_Task to complete_
Read the data below line by line and copy each one with "rolling" in it.

Start of Records for this exercise

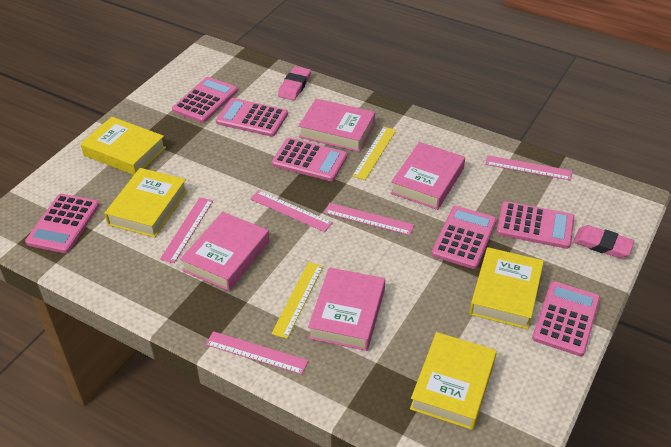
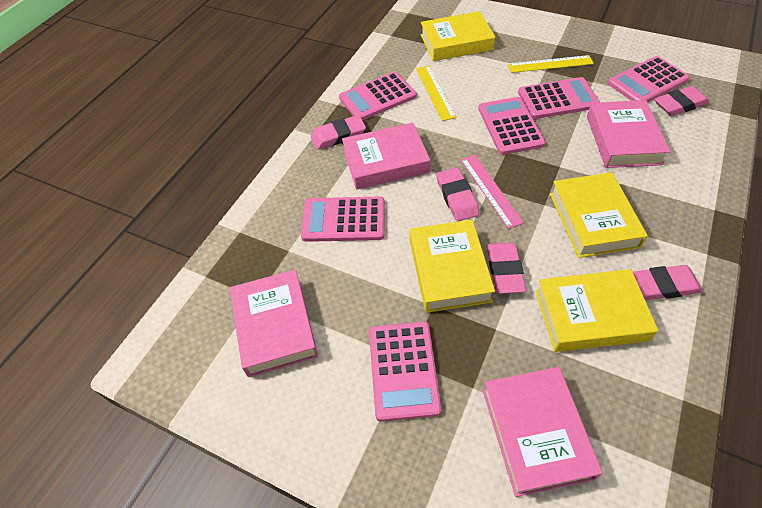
pink calculator: 7 -> 6
pink eraser: 2 -> 5
pink ruler: 5 -> 1

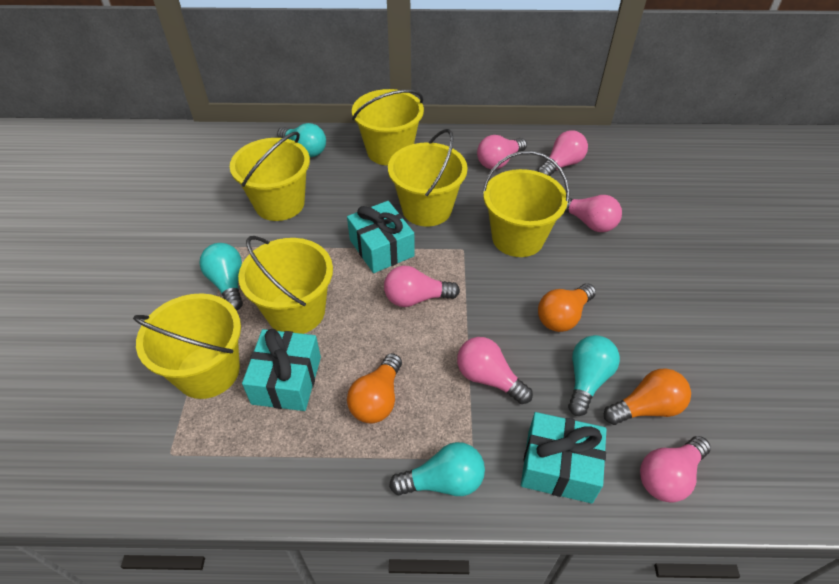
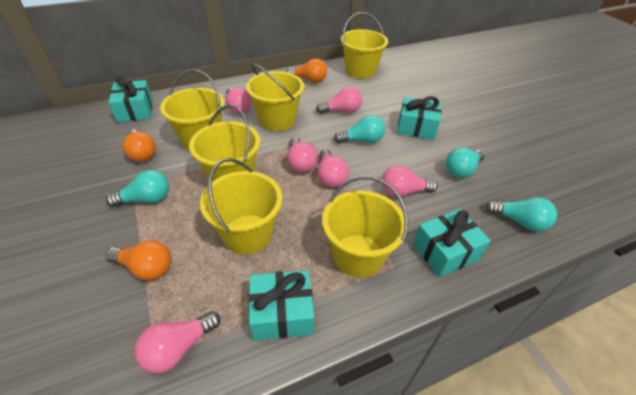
turquoise gift: 3 -> 4

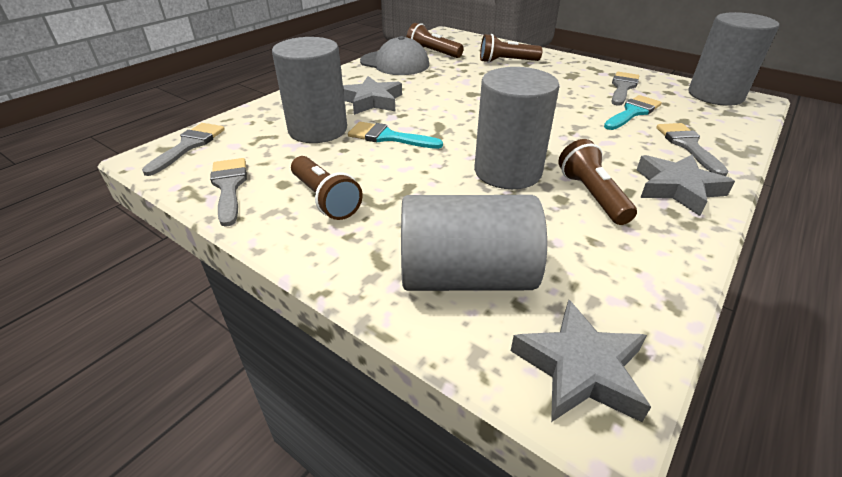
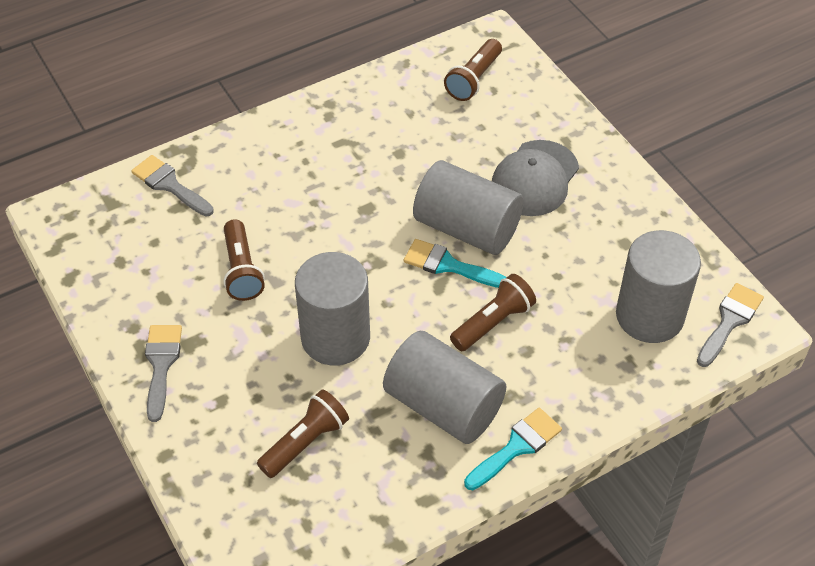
grey brush: 4 -> 3
grey star: 3 -> 0

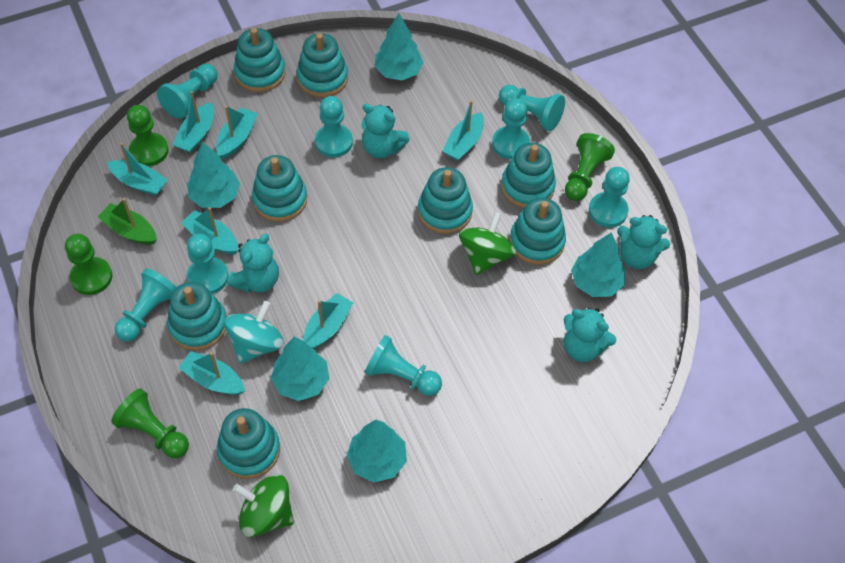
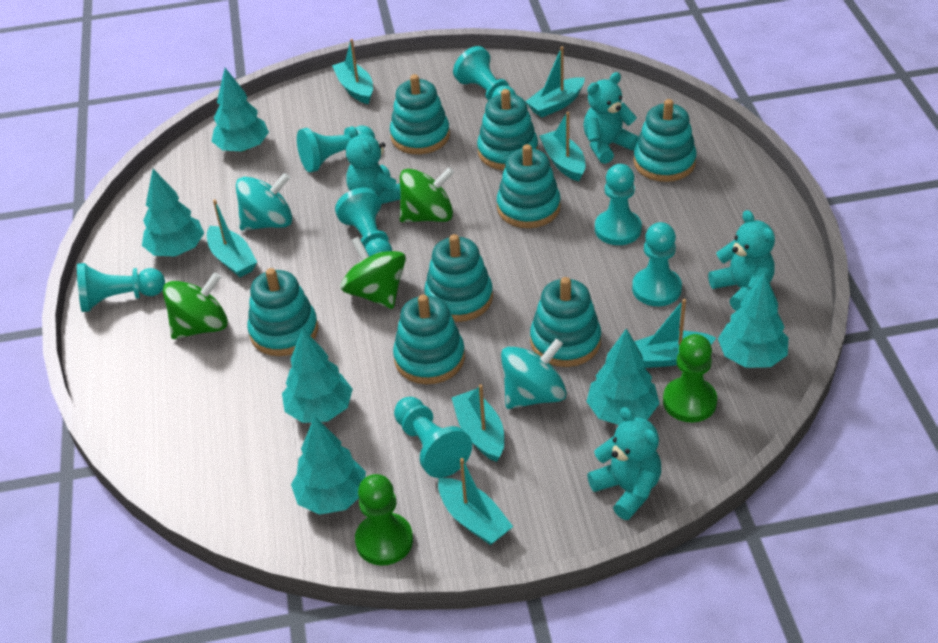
green boat: 1 -> 0
green pawn: 4 -> 2
green spinning top: 2 -> 3
turquoise pawn: 8 -> 7
turquoise spinning top: 1 -> 2
turquoise tree: 5 -> 6

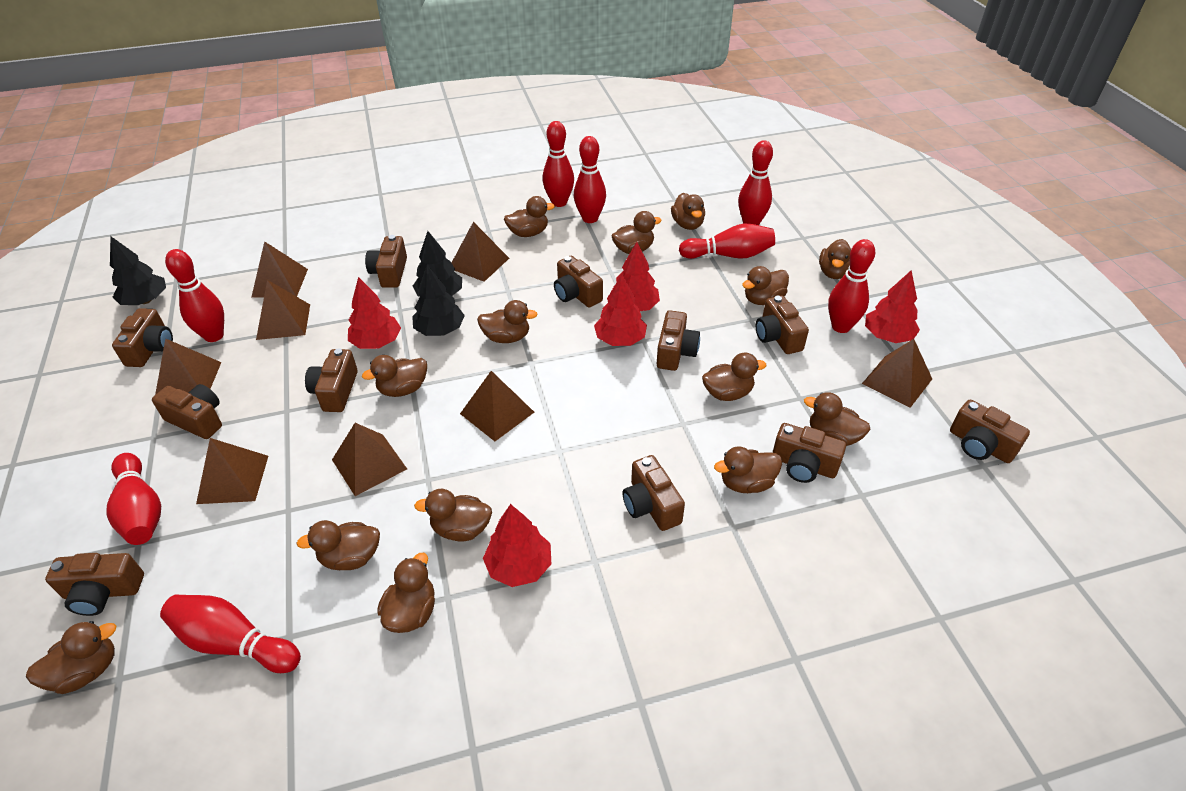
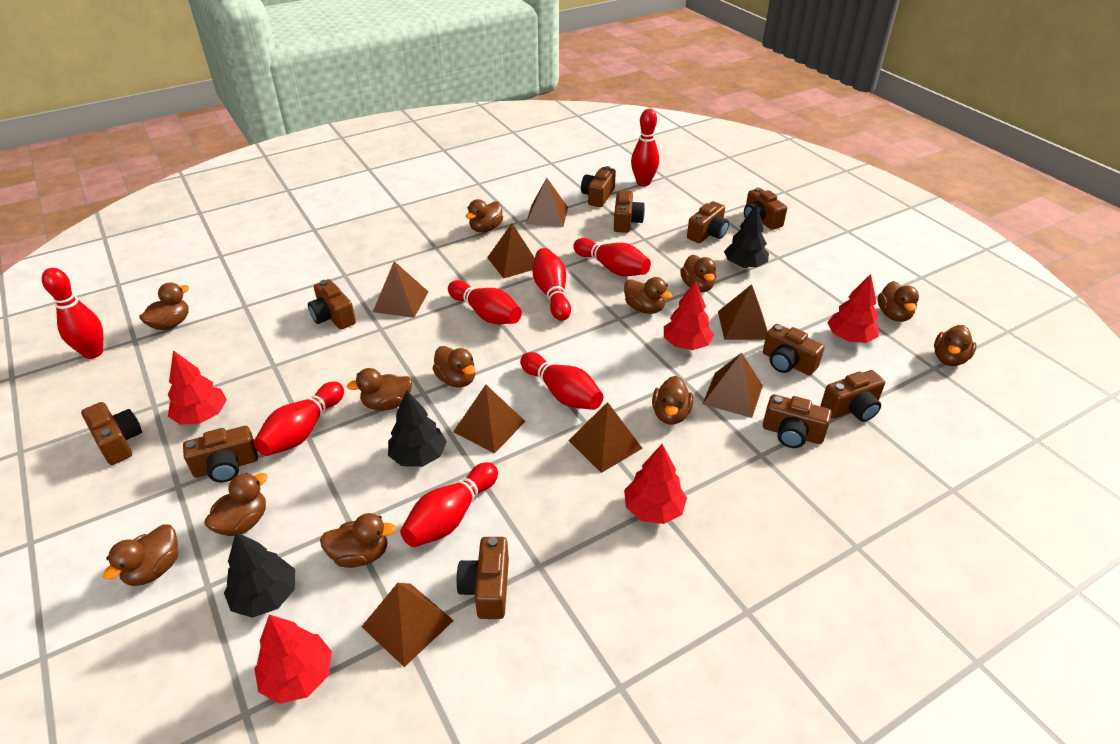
brown duck: 14 -> 12

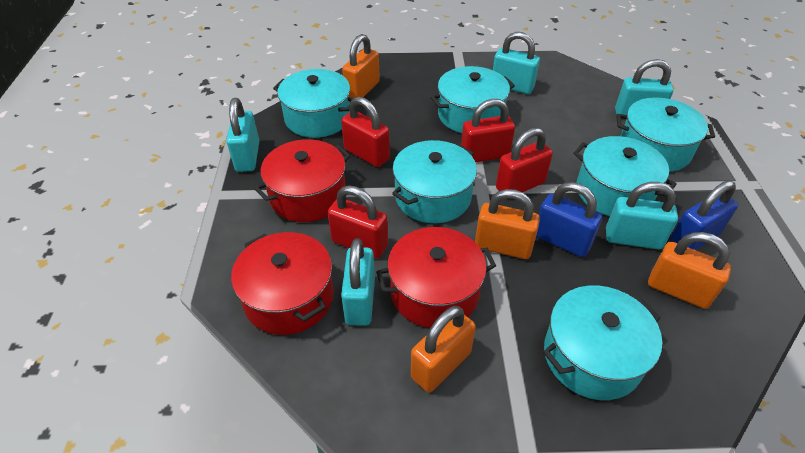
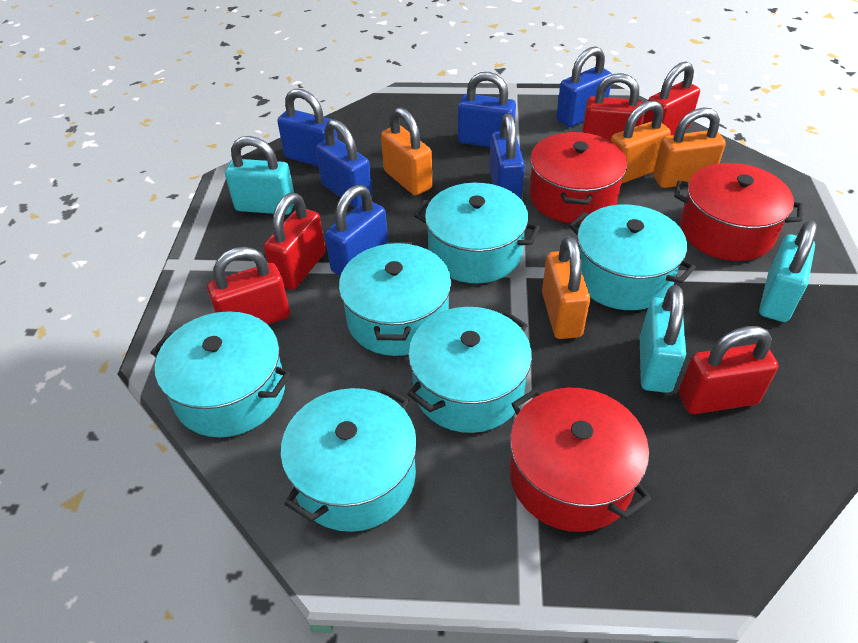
blue padlock: 2 -> 6
red padlock: 4 -> 5
turquoise padlock: 5 -> 3

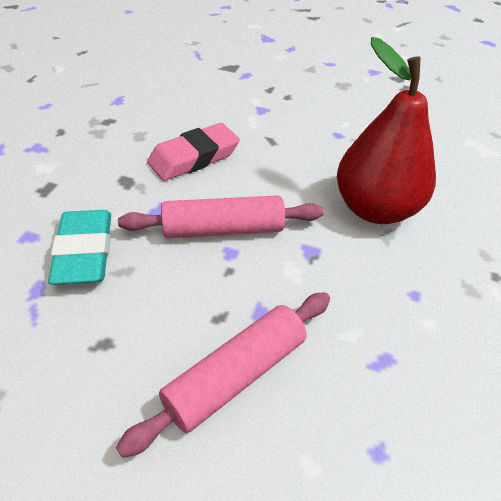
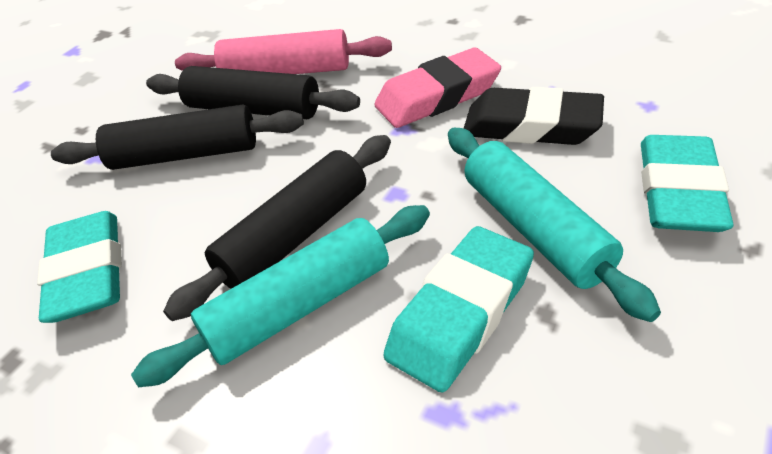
black eraser: 0 -> 1
black rolling pin: 0 -> 3
pink rolling pin: 2 -> 1
red pear: 1 -> 0
turquoise eraser: 1 -> 3
turquoise rolling pin: 0 -> 2

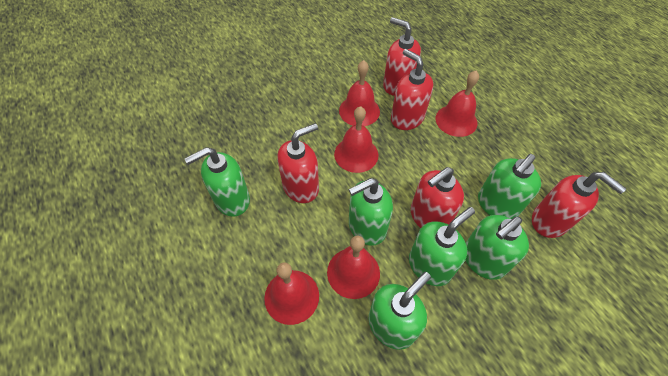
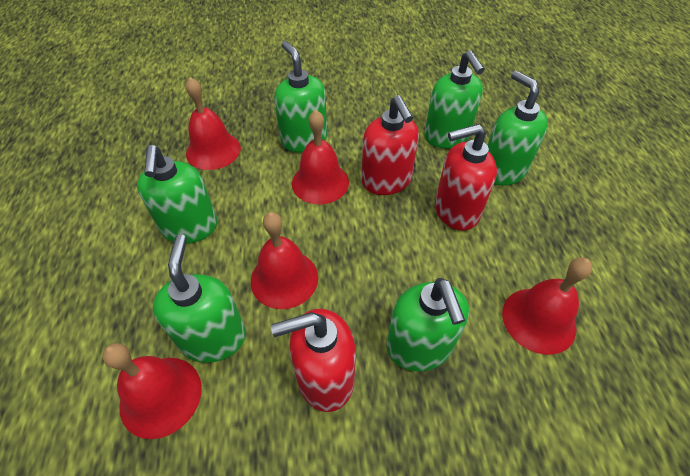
red soap dispenser: 5 -> 3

End of Records for this exercise

_Response area_
black rolling pin: 0 -> 3
pink rolling pin: 2 -> 1
turquoise rolling pin: 0 -> 2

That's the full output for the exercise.